ACTIVITY. Scan the records for the word "replaced". Report each line where it occurs.

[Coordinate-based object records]
※

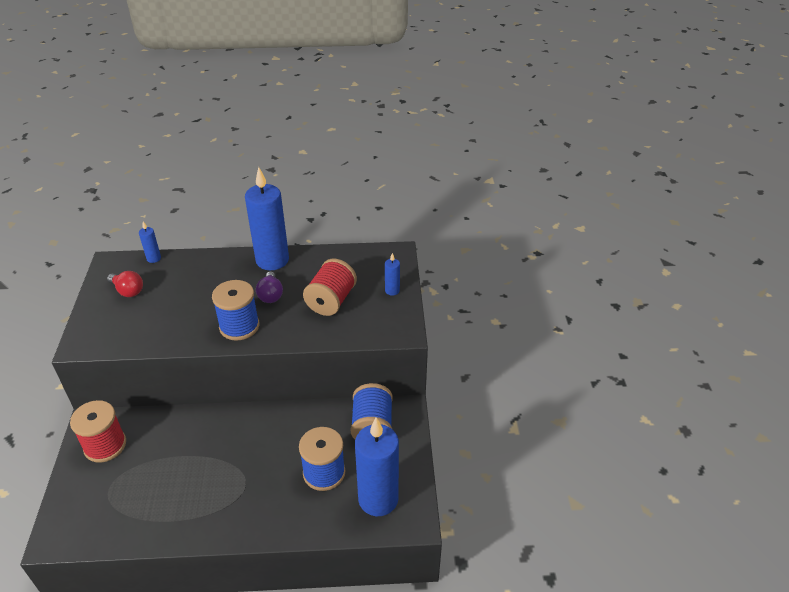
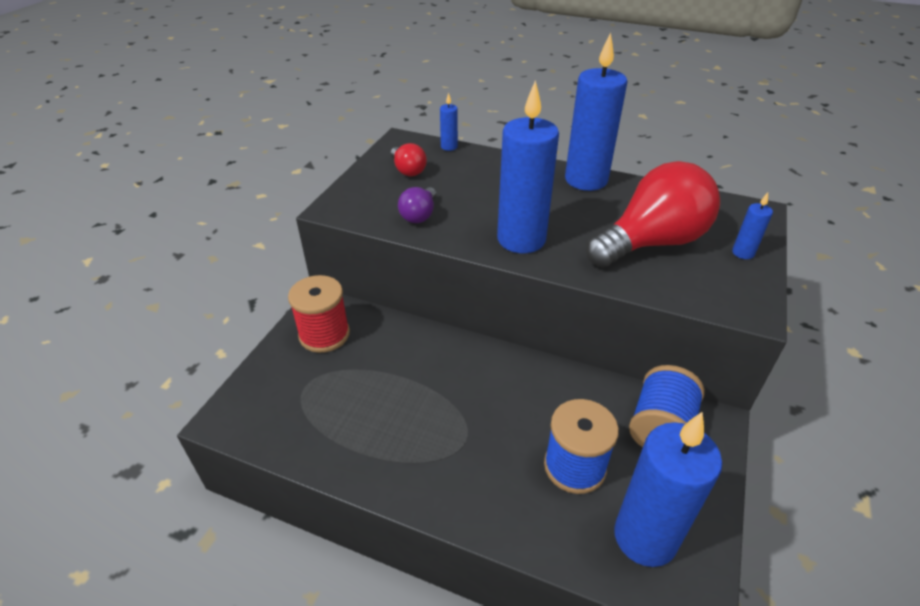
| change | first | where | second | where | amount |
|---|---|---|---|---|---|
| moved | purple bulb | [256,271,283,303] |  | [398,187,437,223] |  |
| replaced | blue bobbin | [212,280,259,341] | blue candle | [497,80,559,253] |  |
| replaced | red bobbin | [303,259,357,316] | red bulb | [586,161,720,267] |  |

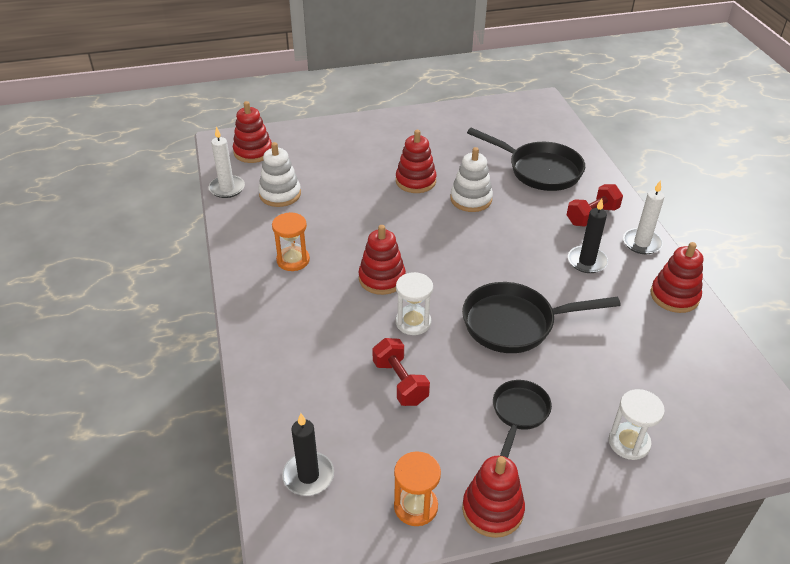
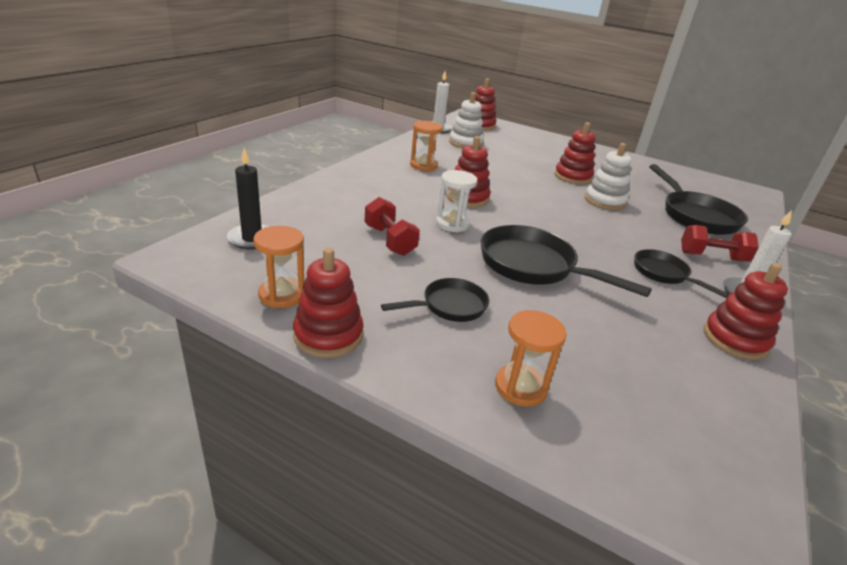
| change | first | where | second | where | amount |
|---|---|---|---|---|---|
| replaced | jet-black candle | [568,199,608,273] | jet-black frying pan | [634,249,729,298] |  |
| recoloured | pure white sand timer | [609,389,665,460] | bright orange sand timer | [495,310,567,407] |  |
| turned | red free weight | [372,338,430,406] |  | [365,197,420,256] | 45 degrees counterclockwise |

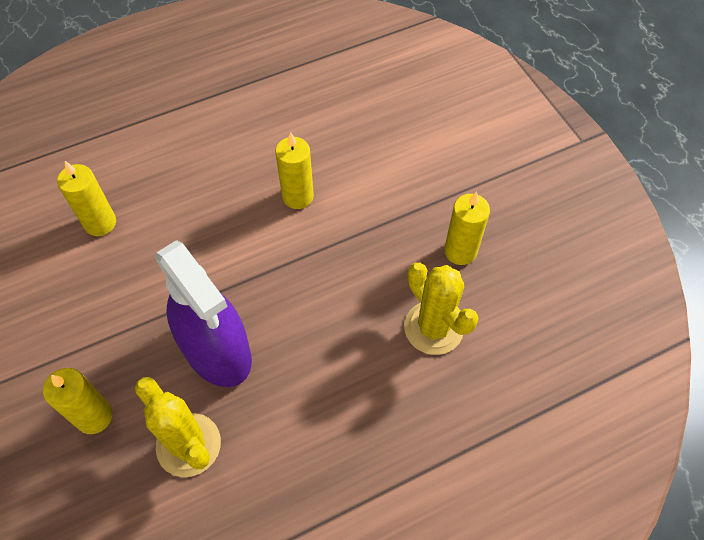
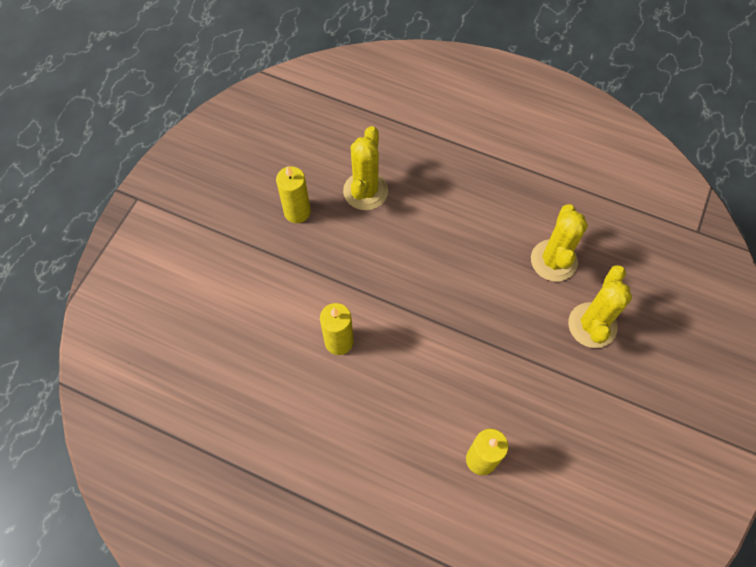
| change | first | where | second | where | amount |
|---|---|---|---|---|---|
| removed | purple sprayer | [155,240,252,387] |  |  |  |
| replaced | golden candle | [43,368,113,434] | golden saguaro cactus | [568,265,632,348] |  |

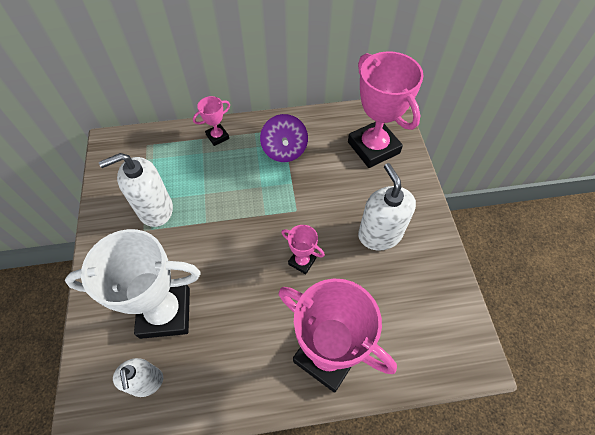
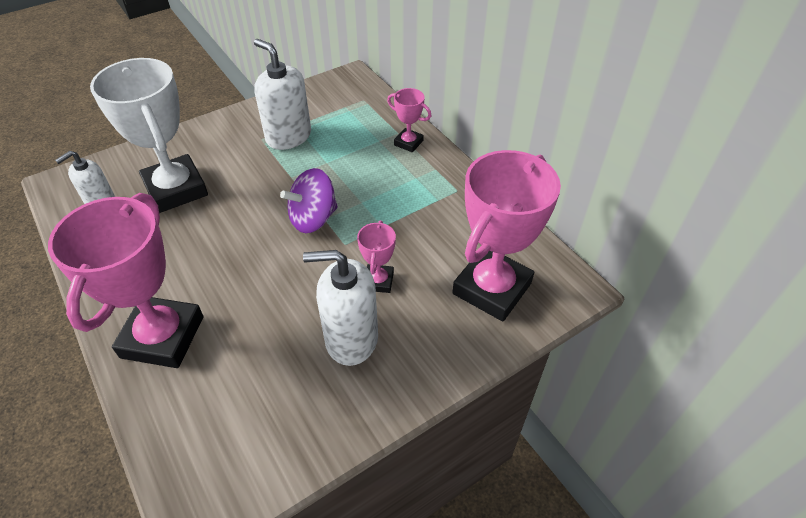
| change | first | where | second | where | amount |
|---|---|---|---|---|---|
| moved | purple spinning top | [260,114,308,162] |  | [280,168,338,233] |  |
| moved | rose-pink prize cup | [281,225,325,274] |  | [357,221,396,293] |  |
| turned | pure white pump bottle | [358,163,416,250] |  | [303,250,378,366] | 135 degrees counterclockwise |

※

THE COMPLETED TASK.
| replaced | blue bobbin | [212,280,259,341] | blue candle | [497,80,559,253] |  |
| replaced | red bobbin | [303,259,357,316] | red bulb | [586,161,720,267] |  |
| replaced | jet-black candle | [568,199,608,273] | jet-black frying pan | [634,249,729,298] |  |
| replaced | golden candle | [43,368,113,434] | golden saguaro cactus | [568,265,632,348] |  |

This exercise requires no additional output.